[WORK INSTRUCTIONS]
For the records that follow, work out how many lines include "turquoise" and give only that count.

[INFORMATION SUPPLIED]
○ ○ ○ ○

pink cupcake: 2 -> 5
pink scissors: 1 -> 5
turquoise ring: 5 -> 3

○ ○ ○ ○

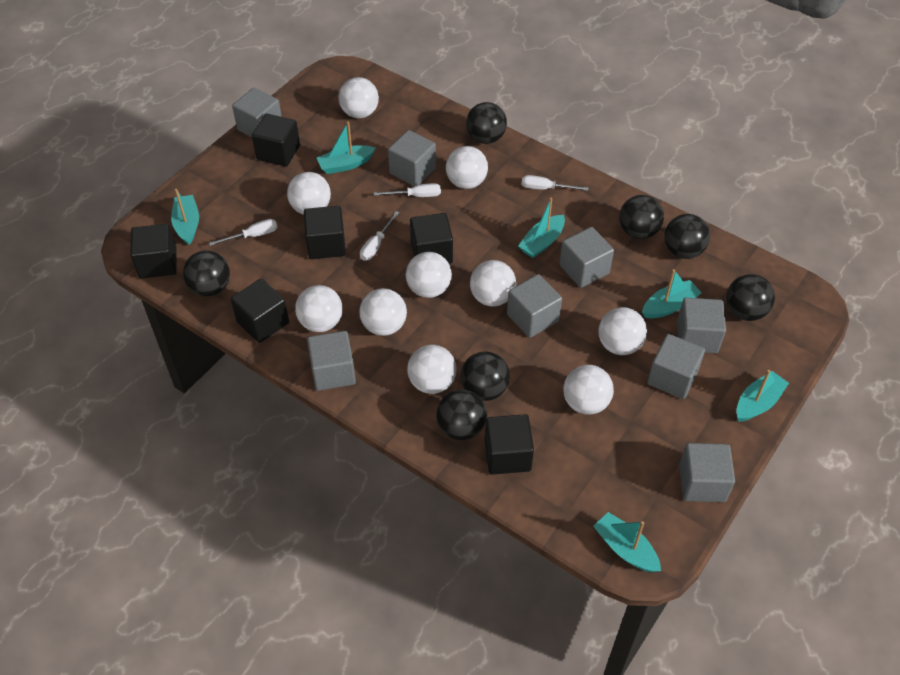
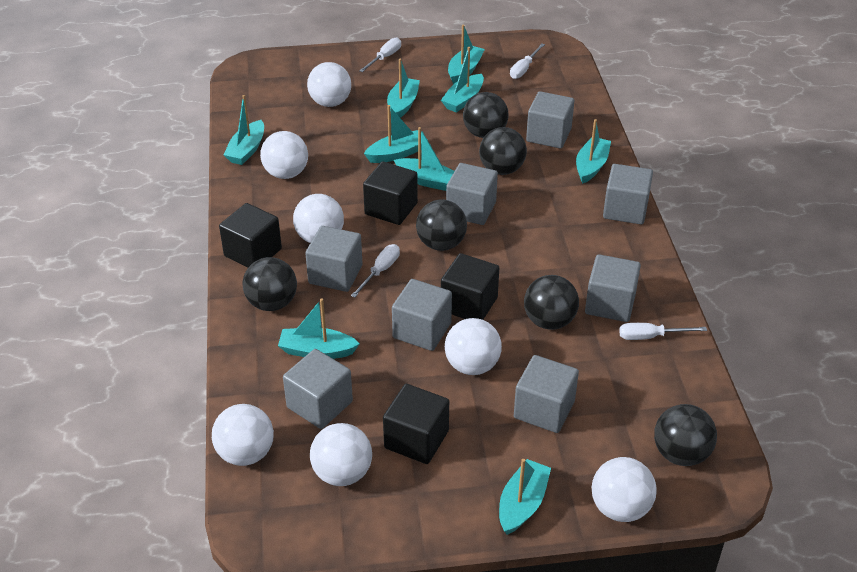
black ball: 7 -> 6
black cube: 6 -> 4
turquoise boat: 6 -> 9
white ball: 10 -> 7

○ ○ ○ ○

[RESULT]
2